• [EXERCISE MATERIAL]

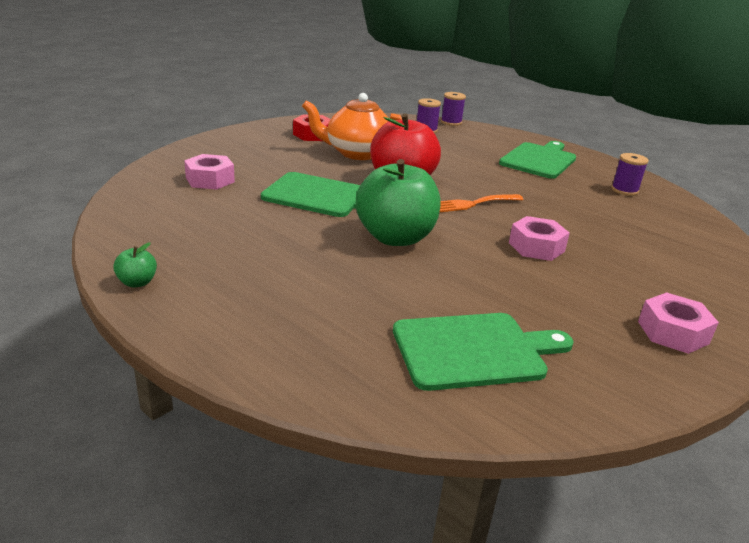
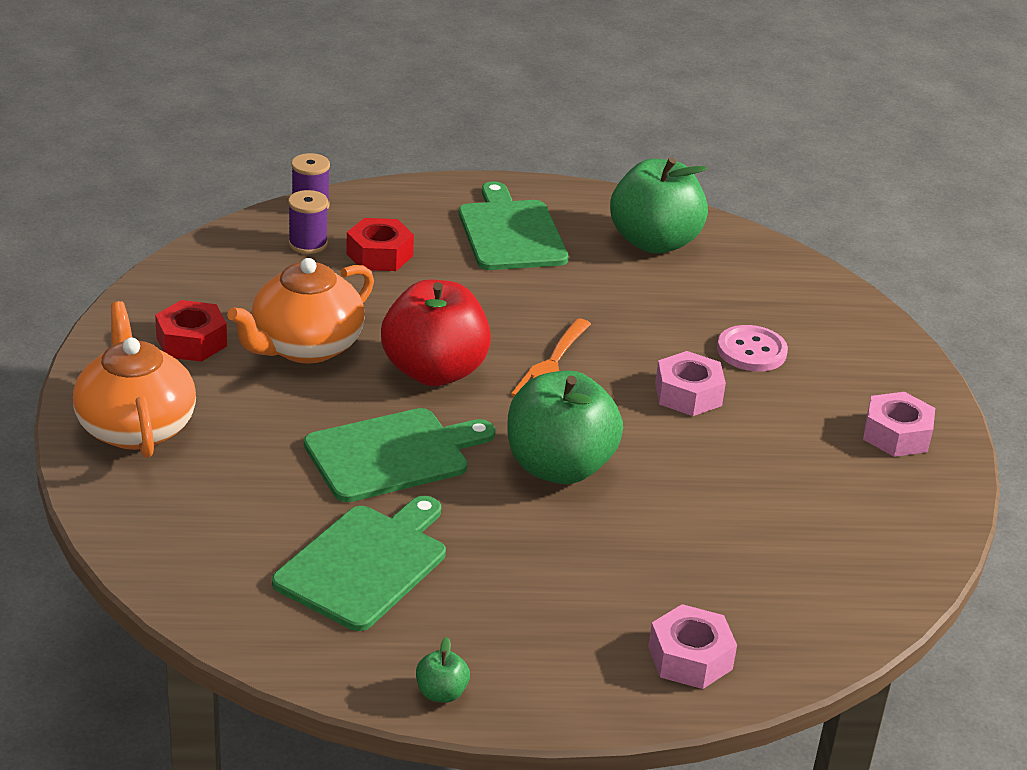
camera: 45 degrees left, 5 degrees up
(210, 180) = (230, 509): pink nut -> pink nut (690, 658)
(234, 145) = (136, 427): none -> orange teapot
(453, 143) = (379, 255): none -> red nut
(474, 350) = (799, 558): green cutting board -> green cutting board (365, 564)
(617, 249) = (751, 351): none -> pink button
(624, 190) = (654, 242): purple spool -> green apple

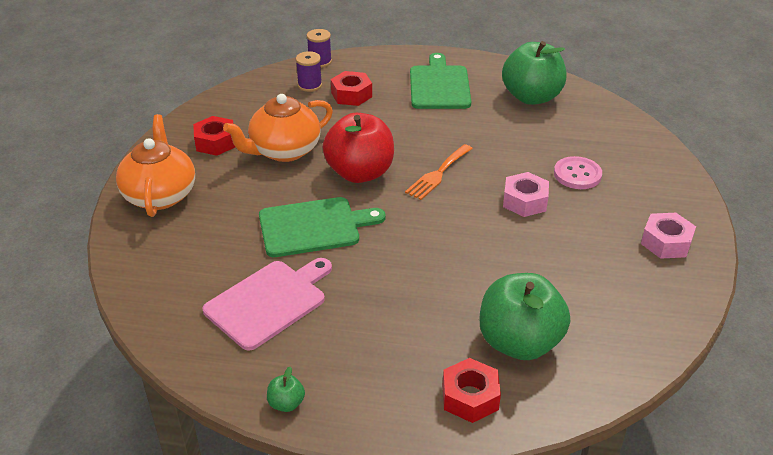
camera: 15 degrees right, 5 degrees up
(365, 564) = (269, 302): green cutting board -> pink cutting board
(559, 467) = (421, 245): green apple -> green apple (519, 342)
(690, 658) = (470, 397): pink nut -> red nut

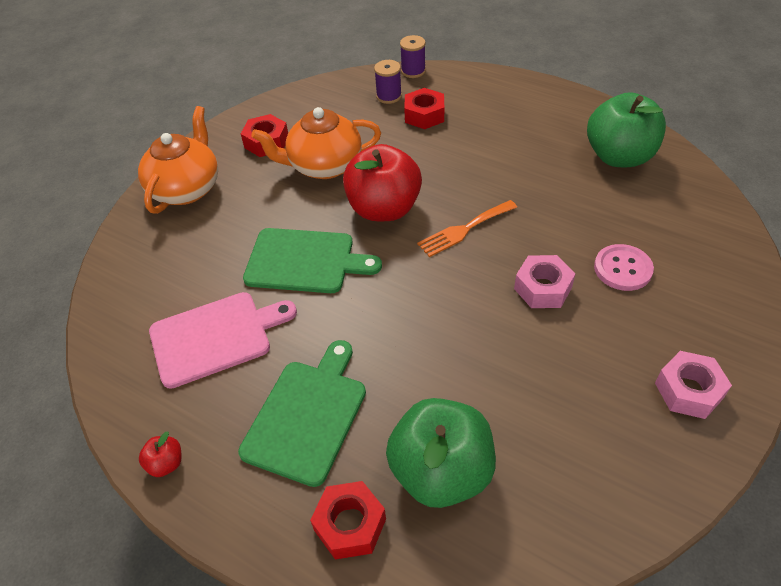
camera: 25 degrees right, 10 degrees up
(286, 403) = (166, 463): green apple -> red apple
(439, 85) = (522, 122): green cutting board -> green cutting board (307, 416)

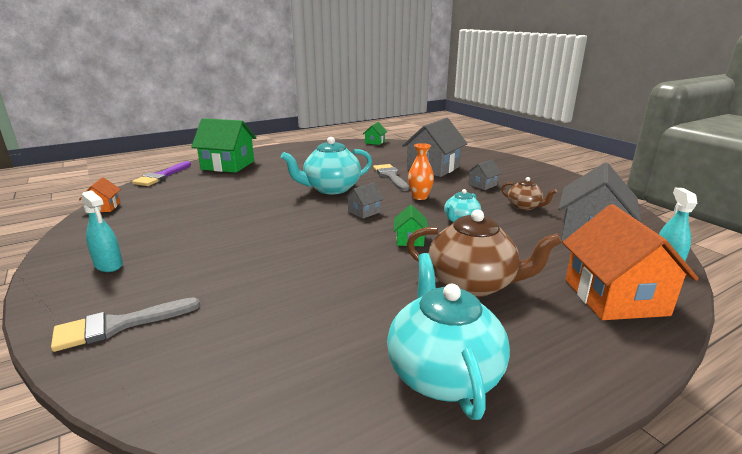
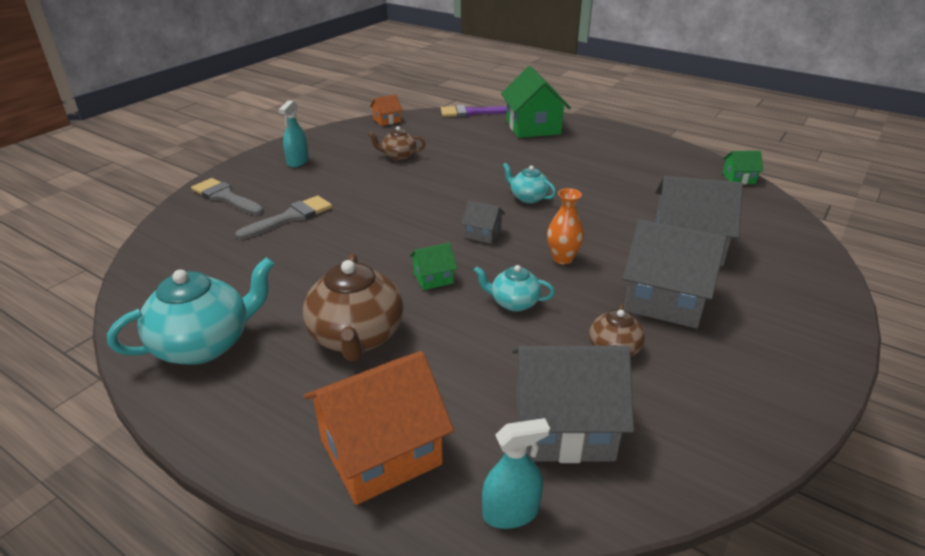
camera: 65 degrees right, 10 degrees up
(190, 216) = (398, 156): none -> brown teapot
(331, 189) = (528, 198): turquoise teapot -> turquoise teapot, size x0.54
(390, 176) = (611, 223): grey brush -> grey brush (290, 217)
(482, 185) = (665, 300): grey house -> grey house, size x2.11

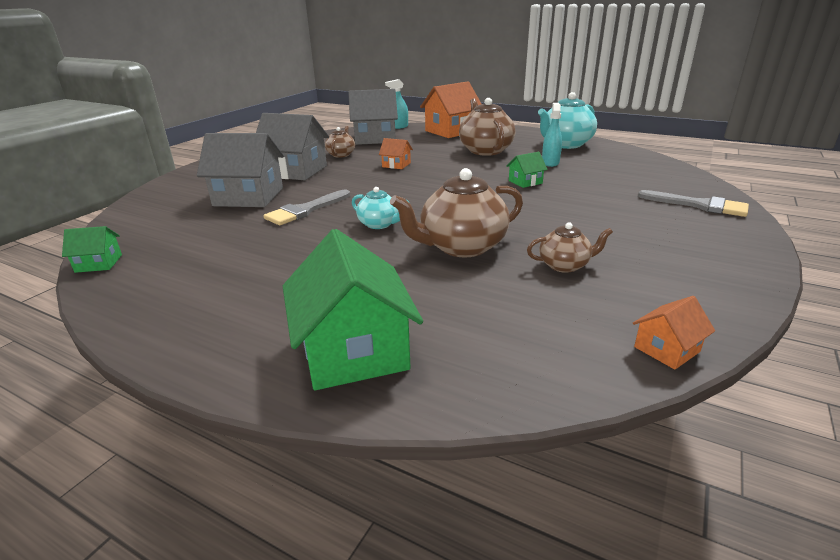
camera: 175 degrees right, 5 degrees down
(290, 217) = (606, 194): grey brush -> grey brush (305, 210)
(298, 162) = (692, 248): turquoise spray bottle -> turquoise spray bottle (550, 163)
(433, 278) = (453, 171): green house -> green house (525, 182)
(462, 173) = (461, 247): none -> brown teapot
(471, 113) = (497, 396): purple brush -> none
(483, 234) = (423, 194): grey house -> none
(514, 303) = (396, 165): turquoise teapot -> orange house
(562, 258) = (357, 184): orange vase -> none

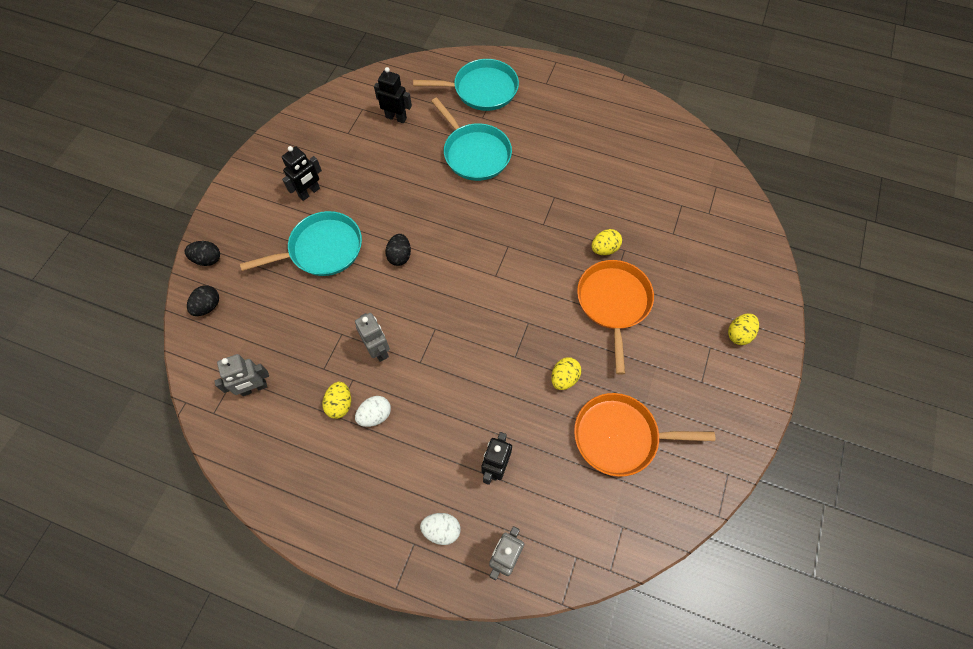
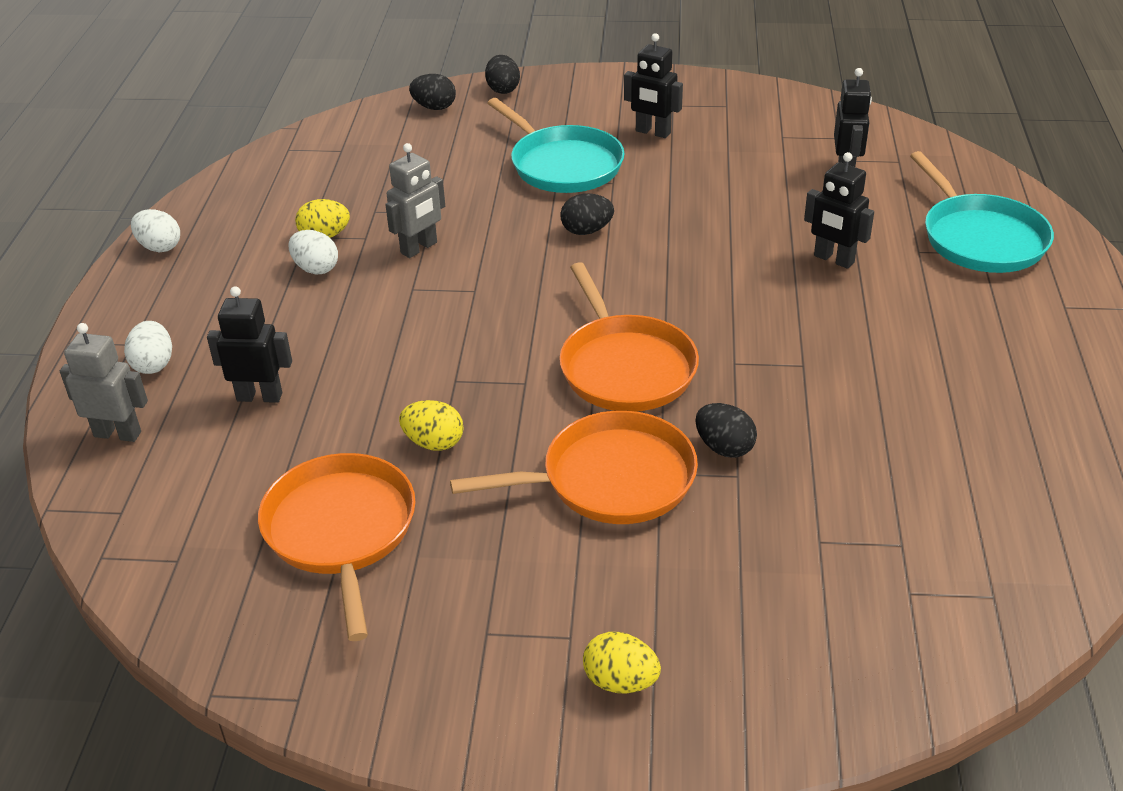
camera: 75 degrees right, 25 degrees down
(254, 388) = (330, 167): grey robot -> none
(304, 518) = (159, 247): none -> white egg
(475, 153) = (833, 259): turquoise pan -> black robot
(531, 272) = (625, 367): none -> orange pan
(604, 249) = (724, 448): yellow egg -> black egg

• [WHAT YOU NEED TO DO]
Would you return the data exactly as written, without the pictures?

• [RESULT OF THE EXERCISE]
camera: 45 degrees left, 5 degrees up
(210, 180) = (230, 509): pink nut -> pink nut (690, 658)
(234, 145) = (136, 427): none -> orange teapot
(453, 143) = (379, 255): none -> red nut
(474, 350) = (799, 558): green cutting board -> green cutting board (365, 564)
(617, 249) = (751, 351): none -> pink button
(624, 190) = (654, 242): purple spool -> green apple

camera: 15 degrees right, 5 degrees up
(365, 564) = (269, 302): green cutting board -> pink cutting board
(559, 467) = (421, 245): green apple -> green apple (519, 342)
(690, 658) = (470, 397): pink nut -> red nut

camera: 25 degrees right, 10 degrees up
(286, 403) = (166, 463): green apple -> red apple
(439, 85) = (522, 122): green cutting board -> green cutting board (307, 416)

camera: 65 degrees right, 10 degrees up
(190, 216) = (398, 156): none -> brown teapot
(331, 189) = (528, 198): turquoise teapot -> turquoise teapot, size x0.54
(390, 176) = (611, 223): grey brush -> grey brush (290, 217)
(482, 185) = (665, 300): grey house -> grey house, size x2.11

camera: 175 degrees right, 5 degrees down
(290, 217) = (606, 194): grey brush -> grey brush (305, 210)
(298, 162) = (692, 248): turquoise spray bottle -> turquoise spray bottle (550, 163)
(433, 278) = (453, 171): green house -> green house (525, 182)
(462, 173) = (461, 247): none -> brown teapot
(471, 113) = (497, 396): purple brush -> none
(483, 234) = (423, 194): grey house -> none
(514, 303) = (396, 165): turquoise teapot -> orange house
(562, 258) = (357, 184): orange vase -> none

camera: 75 degrees right, 25 degrees down
(254, 388) = (330, 167): grey robot -> none
(304, 518) = (159, 247): none -> white egg
(475, 153) = (833, 259): turquoise pan -> black robot
(531, 272) = (625, 367): none -> orange pan
(604, 249) = (724, 448): yellow egg -> black egg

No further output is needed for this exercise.